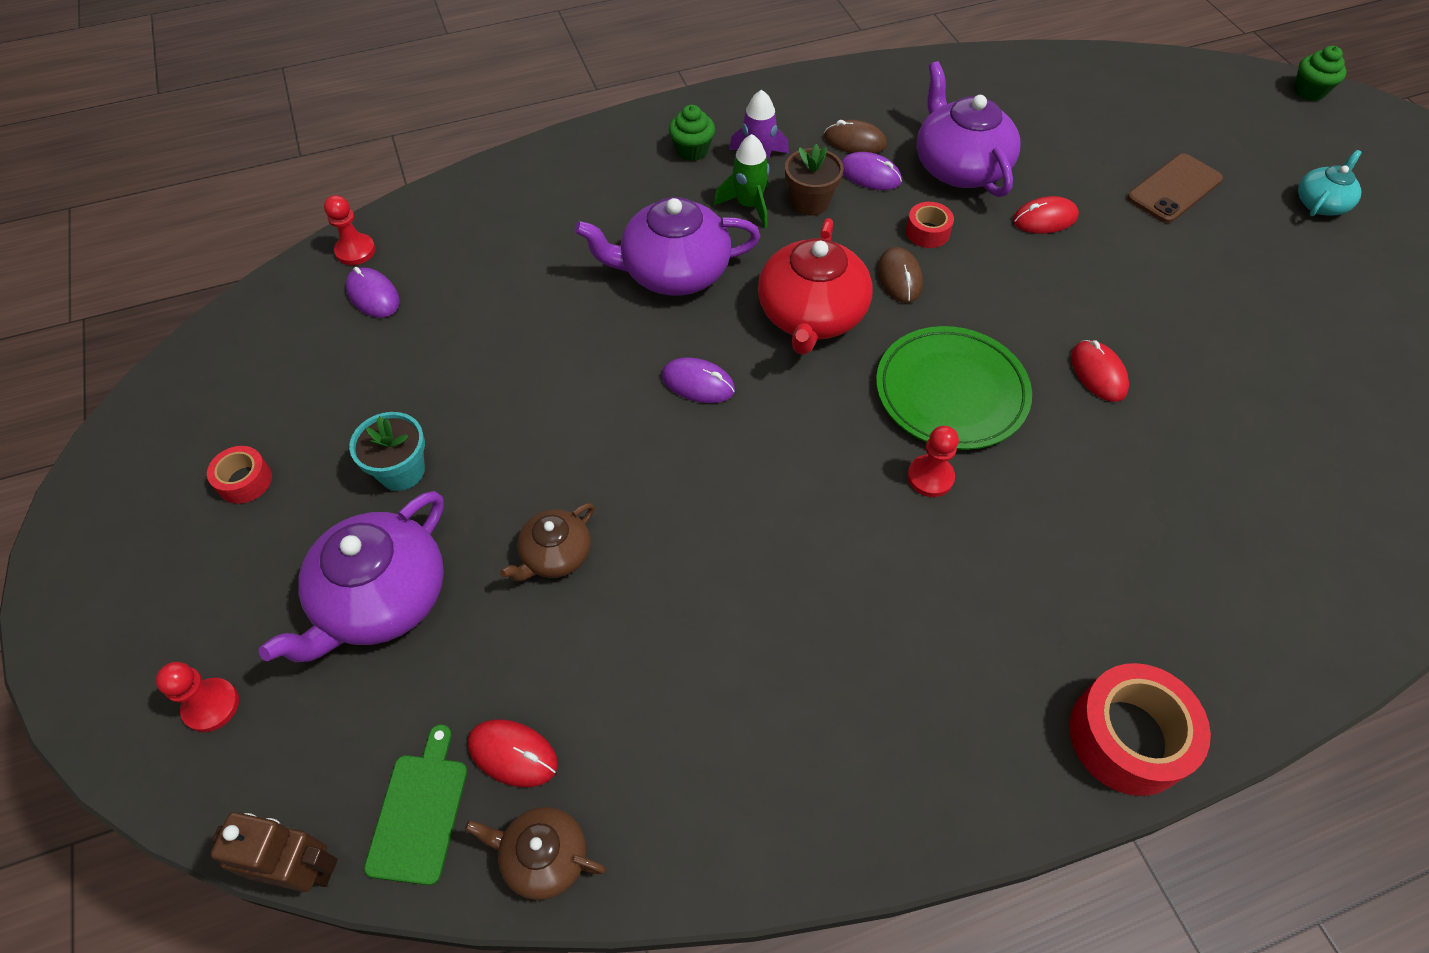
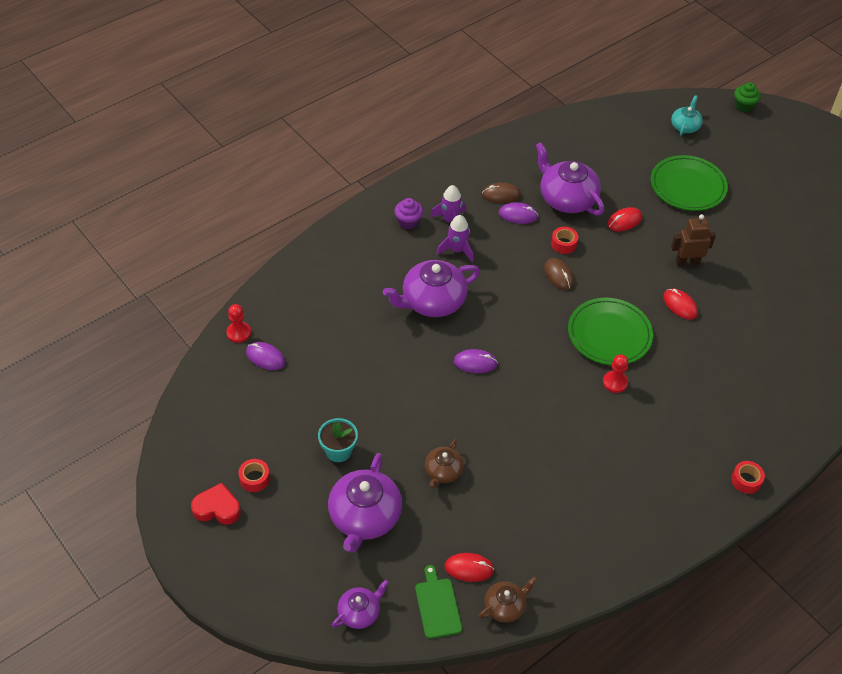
camera: 20 degrees left, 5 degrees down
(158, 513) = (217, 508): none -> red heart
(211, 706) = (307, 590): red pawn -> none
(275, 779) = (359, 612): none -> purple teapot
(304, 869) = (396, 644): brown robot -> brown robot (687, 262)
(543, 857) = (505, 606): brown teapot -> brown teapot turned 150 degrees clockwise
(692, 150) = (408, 222): green cupcake -> purple cupcake
(749, 205) = (457, 250): green rocket -> purple rocket
(810, 202) = (491, 240): brown flower pot -> none
(811, 315) = (519, 309): red teapot -> none
(1127, 737) = (746, 480): red tape -> red tape, size x0.54
(1174, 189) = (687, 186): brown phone -> green plate
(1320, 203) = (766, 178): turquoise teapot -> turquoise teapot (685, 126)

**Your assignment:**
Leave the pictures aside and give the records above back word for word.

**Written solution:**
camera: 20 degrees left, 5 degrees down
(158, 513) = (217, 508): none -> red heart
(211, 706) = (307, 590): red pawn -> none
(275, 779) = (359, 612): none -> purple teapot
(304, 869) = (396, 644): brown robot -> brown robot (687, 262)
(543, 857) = (505, 606): brown teapot -> brown teapot turned 150 degrees clockwise
(692, 150) = (408, 222): green cupcake -> purple cupcake
(749, 205) = (457, 250): green rocket -> purple rocket
(810, 202) = (491, 240): brown flower pot -> none
(811, 315) = (519, 309): red teapot -> none
(1127, 737) = (746, 480): red tape -> red tape, size x0.54
(1174, 189) = (687, 186): brown phone -> green plate
(1320, 203) = (766, 178): turquoise teapot -> turquoise teapot (685, 126)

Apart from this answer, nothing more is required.